EXERCISE PROMPT: If a line in the material below has the word "first", copy it.

SOURCE MATERIAL:
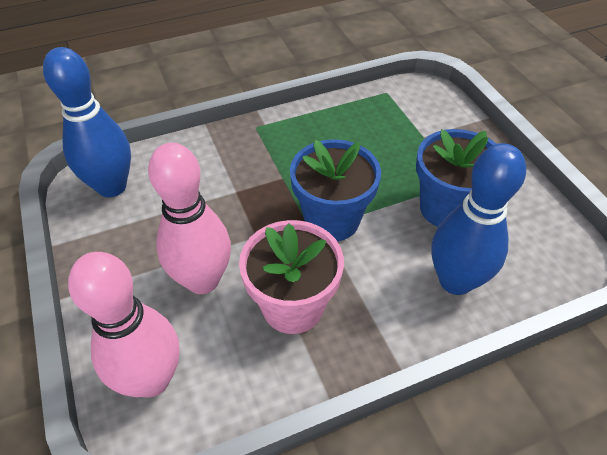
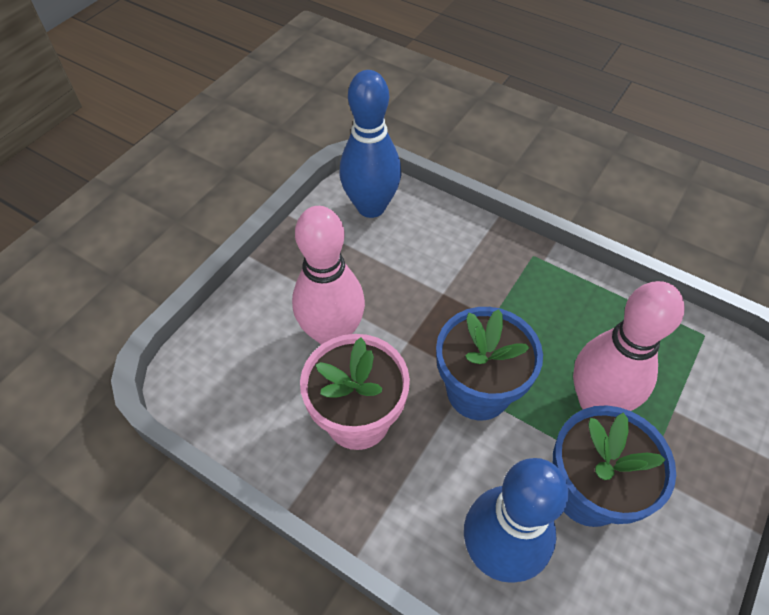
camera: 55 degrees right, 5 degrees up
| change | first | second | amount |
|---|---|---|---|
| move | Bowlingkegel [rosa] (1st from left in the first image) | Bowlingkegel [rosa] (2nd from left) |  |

WRITTEN SOLUTION:
| change | first | second | amount |
| move | Bowlingkegel [rosa] (1st from left in the first image) | Bowlingkegel [rosa] (2nd from left) |  |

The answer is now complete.